Return each line in the records below that contains the string "tuplet".

* start Material for this task *

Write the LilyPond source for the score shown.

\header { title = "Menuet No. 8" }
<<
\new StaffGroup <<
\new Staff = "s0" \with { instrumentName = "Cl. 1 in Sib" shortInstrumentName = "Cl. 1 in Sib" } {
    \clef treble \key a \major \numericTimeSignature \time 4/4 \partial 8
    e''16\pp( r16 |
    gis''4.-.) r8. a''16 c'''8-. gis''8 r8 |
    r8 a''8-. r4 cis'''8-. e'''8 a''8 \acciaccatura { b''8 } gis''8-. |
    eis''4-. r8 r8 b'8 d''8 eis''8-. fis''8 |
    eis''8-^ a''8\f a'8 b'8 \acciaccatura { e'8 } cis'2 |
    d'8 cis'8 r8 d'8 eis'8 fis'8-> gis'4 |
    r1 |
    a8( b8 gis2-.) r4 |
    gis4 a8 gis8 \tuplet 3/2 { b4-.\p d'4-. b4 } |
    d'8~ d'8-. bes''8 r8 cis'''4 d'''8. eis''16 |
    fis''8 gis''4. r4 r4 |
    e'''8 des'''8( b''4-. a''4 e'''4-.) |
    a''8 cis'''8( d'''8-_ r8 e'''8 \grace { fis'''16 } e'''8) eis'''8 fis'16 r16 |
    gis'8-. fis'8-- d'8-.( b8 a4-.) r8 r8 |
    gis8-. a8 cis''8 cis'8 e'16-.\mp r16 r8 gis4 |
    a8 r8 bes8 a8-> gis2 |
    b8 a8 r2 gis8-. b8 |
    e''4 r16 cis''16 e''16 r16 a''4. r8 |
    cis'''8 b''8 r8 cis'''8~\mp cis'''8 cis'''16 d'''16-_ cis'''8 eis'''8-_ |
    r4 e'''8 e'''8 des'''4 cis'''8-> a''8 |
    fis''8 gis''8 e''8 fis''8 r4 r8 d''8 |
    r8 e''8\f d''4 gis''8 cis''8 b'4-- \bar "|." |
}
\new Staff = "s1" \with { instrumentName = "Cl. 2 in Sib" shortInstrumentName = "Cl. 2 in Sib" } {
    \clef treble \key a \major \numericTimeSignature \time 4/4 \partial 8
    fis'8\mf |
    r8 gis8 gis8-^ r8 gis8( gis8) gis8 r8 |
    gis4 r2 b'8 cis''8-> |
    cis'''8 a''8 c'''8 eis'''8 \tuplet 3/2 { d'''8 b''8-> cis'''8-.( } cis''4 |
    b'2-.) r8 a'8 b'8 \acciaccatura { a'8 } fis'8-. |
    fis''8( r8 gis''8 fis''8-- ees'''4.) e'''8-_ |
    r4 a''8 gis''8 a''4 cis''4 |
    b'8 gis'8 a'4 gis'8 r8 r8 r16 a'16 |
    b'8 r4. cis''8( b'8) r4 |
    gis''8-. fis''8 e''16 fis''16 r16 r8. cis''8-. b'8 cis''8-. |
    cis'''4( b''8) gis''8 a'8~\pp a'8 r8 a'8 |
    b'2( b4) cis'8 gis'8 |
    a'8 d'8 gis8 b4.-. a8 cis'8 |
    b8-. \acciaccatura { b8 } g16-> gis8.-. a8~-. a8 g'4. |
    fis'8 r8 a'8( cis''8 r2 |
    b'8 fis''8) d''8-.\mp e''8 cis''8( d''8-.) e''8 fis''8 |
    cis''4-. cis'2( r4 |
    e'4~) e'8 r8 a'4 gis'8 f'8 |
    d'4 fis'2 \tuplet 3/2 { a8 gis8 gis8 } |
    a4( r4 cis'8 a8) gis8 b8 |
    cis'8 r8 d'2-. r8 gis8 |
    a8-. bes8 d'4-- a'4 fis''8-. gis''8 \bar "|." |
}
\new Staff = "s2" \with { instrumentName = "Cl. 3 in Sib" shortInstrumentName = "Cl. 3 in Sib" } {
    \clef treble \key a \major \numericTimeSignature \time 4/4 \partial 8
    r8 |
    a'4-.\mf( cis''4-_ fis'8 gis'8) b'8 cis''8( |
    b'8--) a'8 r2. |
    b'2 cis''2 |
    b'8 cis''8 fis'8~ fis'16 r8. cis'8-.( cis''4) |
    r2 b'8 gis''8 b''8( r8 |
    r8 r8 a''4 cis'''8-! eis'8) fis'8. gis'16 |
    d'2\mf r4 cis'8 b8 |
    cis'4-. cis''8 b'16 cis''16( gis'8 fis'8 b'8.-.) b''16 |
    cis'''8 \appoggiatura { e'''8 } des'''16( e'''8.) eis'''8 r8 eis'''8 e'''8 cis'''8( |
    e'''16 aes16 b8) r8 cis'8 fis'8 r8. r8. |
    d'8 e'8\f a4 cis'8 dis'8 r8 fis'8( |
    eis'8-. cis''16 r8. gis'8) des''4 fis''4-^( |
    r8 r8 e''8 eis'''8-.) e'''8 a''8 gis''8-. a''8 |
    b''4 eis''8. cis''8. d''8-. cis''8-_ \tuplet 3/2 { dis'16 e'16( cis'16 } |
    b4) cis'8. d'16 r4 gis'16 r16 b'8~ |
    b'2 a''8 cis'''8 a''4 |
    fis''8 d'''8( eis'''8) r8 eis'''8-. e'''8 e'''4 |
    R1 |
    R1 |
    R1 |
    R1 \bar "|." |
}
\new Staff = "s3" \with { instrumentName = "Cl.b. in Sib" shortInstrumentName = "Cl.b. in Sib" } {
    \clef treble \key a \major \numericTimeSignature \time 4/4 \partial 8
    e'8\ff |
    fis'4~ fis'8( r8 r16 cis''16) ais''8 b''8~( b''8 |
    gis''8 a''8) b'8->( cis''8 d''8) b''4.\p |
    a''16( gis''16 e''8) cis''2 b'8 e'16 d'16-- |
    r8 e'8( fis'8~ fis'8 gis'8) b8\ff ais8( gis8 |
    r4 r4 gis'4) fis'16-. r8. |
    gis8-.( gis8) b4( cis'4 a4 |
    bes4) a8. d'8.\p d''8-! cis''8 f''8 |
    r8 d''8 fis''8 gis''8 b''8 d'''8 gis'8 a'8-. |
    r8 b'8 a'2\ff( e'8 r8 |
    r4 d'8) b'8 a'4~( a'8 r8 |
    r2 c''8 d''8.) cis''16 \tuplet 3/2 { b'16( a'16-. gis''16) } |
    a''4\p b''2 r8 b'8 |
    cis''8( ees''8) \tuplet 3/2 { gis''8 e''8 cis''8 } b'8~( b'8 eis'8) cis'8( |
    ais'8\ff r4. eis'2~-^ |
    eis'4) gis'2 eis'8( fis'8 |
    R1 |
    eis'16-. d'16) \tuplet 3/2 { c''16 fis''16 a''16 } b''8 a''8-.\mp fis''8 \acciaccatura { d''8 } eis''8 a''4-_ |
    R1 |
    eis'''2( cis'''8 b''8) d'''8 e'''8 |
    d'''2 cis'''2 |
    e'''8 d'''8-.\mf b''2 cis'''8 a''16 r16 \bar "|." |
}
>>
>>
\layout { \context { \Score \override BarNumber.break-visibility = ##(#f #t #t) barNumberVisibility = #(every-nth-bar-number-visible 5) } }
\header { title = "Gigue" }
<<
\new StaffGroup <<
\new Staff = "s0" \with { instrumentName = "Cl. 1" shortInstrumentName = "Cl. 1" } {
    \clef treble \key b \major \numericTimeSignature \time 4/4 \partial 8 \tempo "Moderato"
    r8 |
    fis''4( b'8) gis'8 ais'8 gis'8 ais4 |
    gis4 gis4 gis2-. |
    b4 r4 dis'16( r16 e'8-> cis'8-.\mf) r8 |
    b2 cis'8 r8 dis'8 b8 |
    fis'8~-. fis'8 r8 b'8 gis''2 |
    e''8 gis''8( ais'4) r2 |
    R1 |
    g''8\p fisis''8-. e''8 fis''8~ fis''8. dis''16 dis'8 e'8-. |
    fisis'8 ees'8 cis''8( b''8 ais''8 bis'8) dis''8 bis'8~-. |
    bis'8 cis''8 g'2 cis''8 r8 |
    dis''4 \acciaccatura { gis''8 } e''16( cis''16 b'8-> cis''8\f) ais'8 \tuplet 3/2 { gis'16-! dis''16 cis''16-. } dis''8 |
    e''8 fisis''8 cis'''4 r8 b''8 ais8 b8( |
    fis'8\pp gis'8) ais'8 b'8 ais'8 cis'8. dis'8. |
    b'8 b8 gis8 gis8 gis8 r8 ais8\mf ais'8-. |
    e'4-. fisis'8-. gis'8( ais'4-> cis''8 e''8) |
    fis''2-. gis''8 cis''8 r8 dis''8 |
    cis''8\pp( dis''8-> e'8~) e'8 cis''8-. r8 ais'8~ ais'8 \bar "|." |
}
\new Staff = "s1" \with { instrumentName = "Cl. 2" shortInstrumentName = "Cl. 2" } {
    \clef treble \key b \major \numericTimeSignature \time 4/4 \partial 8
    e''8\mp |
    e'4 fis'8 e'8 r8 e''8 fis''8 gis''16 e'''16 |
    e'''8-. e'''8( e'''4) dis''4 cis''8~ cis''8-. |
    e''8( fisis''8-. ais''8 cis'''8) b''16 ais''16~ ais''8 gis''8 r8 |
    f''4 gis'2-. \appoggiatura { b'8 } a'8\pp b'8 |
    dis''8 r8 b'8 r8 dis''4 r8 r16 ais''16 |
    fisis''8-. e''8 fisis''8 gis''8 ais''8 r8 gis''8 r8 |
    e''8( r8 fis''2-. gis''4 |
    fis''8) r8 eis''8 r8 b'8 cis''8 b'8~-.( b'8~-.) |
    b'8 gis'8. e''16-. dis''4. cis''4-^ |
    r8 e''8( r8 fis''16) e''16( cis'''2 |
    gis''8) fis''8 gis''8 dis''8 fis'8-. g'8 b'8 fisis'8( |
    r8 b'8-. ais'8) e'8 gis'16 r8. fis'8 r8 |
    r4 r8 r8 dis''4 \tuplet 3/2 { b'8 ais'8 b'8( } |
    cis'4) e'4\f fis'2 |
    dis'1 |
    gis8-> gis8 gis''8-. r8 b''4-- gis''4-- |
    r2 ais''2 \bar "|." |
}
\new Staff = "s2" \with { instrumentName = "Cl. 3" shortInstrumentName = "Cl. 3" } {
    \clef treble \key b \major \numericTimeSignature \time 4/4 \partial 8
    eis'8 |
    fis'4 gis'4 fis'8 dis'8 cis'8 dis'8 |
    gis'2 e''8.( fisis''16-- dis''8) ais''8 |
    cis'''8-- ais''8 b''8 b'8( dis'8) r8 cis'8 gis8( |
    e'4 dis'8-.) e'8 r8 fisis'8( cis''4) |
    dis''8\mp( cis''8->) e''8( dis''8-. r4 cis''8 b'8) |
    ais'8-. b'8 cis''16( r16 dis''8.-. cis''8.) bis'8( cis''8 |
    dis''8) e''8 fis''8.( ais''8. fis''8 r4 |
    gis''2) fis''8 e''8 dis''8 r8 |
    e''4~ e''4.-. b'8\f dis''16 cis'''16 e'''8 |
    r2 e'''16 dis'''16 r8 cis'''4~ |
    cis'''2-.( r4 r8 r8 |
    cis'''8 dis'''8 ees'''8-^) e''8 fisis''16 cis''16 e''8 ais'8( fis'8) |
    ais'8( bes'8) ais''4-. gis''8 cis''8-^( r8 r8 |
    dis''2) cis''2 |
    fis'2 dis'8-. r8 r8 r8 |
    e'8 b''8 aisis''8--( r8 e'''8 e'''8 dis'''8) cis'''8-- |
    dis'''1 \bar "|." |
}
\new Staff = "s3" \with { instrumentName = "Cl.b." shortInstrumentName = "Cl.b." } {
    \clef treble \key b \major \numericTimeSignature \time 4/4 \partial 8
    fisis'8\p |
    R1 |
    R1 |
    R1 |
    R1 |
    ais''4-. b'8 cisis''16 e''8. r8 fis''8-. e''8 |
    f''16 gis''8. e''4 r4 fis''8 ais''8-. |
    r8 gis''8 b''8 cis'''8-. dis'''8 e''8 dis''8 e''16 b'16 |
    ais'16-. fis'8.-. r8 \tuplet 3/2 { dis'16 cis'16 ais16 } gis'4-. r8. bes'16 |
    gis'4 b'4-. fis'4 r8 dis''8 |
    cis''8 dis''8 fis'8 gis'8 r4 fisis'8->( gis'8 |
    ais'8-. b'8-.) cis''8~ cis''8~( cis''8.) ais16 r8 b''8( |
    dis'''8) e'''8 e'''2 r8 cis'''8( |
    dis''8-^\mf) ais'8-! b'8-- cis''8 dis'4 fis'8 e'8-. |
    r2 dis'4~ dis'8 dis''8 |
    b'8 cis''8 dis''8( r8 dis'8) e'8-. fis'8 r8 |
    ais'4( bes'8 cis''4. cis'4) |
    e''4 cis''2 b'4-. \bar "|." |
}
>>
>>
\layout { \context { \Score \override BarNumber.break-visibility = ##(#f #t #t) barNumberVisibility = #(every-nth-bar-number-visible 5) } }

* end Material for this task *

- _Completed task_:
    gis4 a8 gis8 \tuplet 3/2 { b4-.\p d'4-. b4 } |
    cis'''8 a''8 c'''8 eis'''8 \tuplet 3/2 { d'''8 b''8-> cis'''8-.( } cis''4 |
    d'4 fis'2 \tuplet 3/2 { a8 gis8 gis8 } |
    b''4 eis''8. cis''8. d''8-. cis''8-_ \tuplet 3/2 { dis'16 e'16( cis'16 } |
    r2 c''8 d''8.) cis''16 \tuplet 3/2 { b'16( a'16-. gis''16) } |
    cis''8( ees''8) \tuplet 3/2 { gis''8 e''8 cis''8 } b'8~( b'8 eis'8) cis'8( |
    eis'16-. d'16) \tuplet 3/2 { c''16 fis''16 a''16 } b''8 a''8-.\mp fis''8 \acciaccatura { d''8 } eis''8 a''4-_ |
    dis''4 \acciaccatura { gis''8 } e''16( cis''16 b'8-> cis''8\f) ais'8 \tuplet 3/2 { gis'16-! dis''16 cis''16-. } dis''8 |
    r4 r8 r8 dis''4 \tuplet 3/2 { b'8 ais'8 b'8( } |
    ais'16-. fis'8.-. r8 \tuplet 3/2 { dis'16 cis'16 ais16 } gis'4-. r8. bes'16 |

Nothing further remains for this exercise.